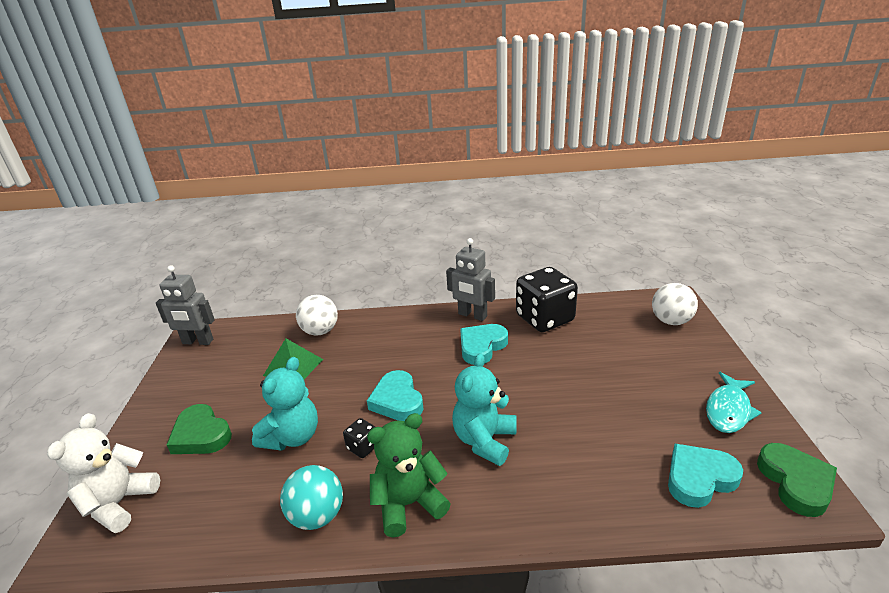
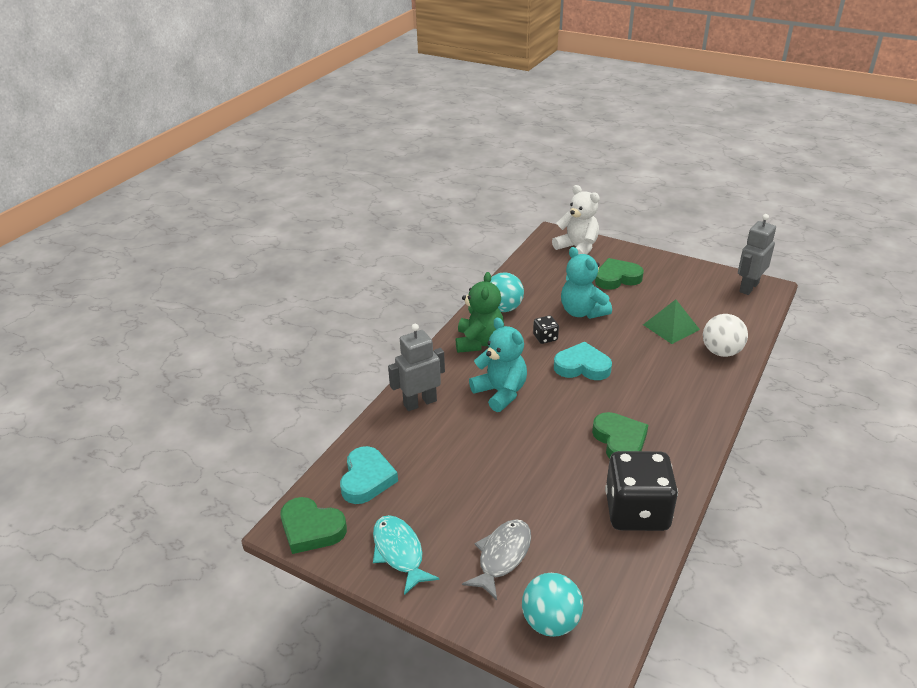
camera: 120 degrees right, 5 degrees up
grey robot [446,238,495,321] -> grey robot moved to [388,324,445,411]
turquoise heart [460,324,508,365] -> green heart [592,412,648,458]
white ball [652,283,698,325] -> turquoise ball [522,573,583,637]
none -> grey fish [462,519,531,600]

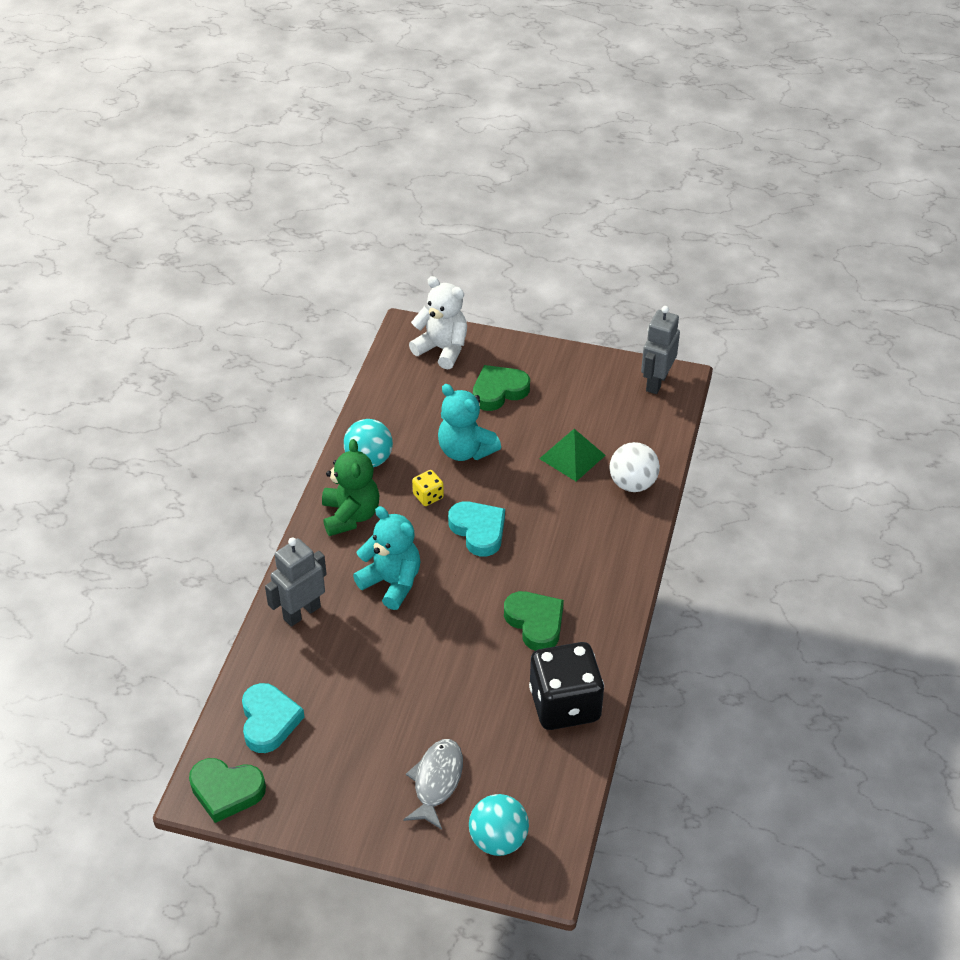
camera: 15 degrees left, 10 degrees up
turquoise fish [373,515,439,595] -> none
black dice [533,315,559,344] -> yellow dice [412,470,444,506]
turquoise heart [554,342,612,380] -> turquoise heart turned 60 degrees clockwise [448,501,505,557]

» **Work request**
Filter the records above and return every line that holds the word "fish".

» **Your solution**
none -> grey fish [462,519,531,600]
turquoise fish [373,515,439,595] -> none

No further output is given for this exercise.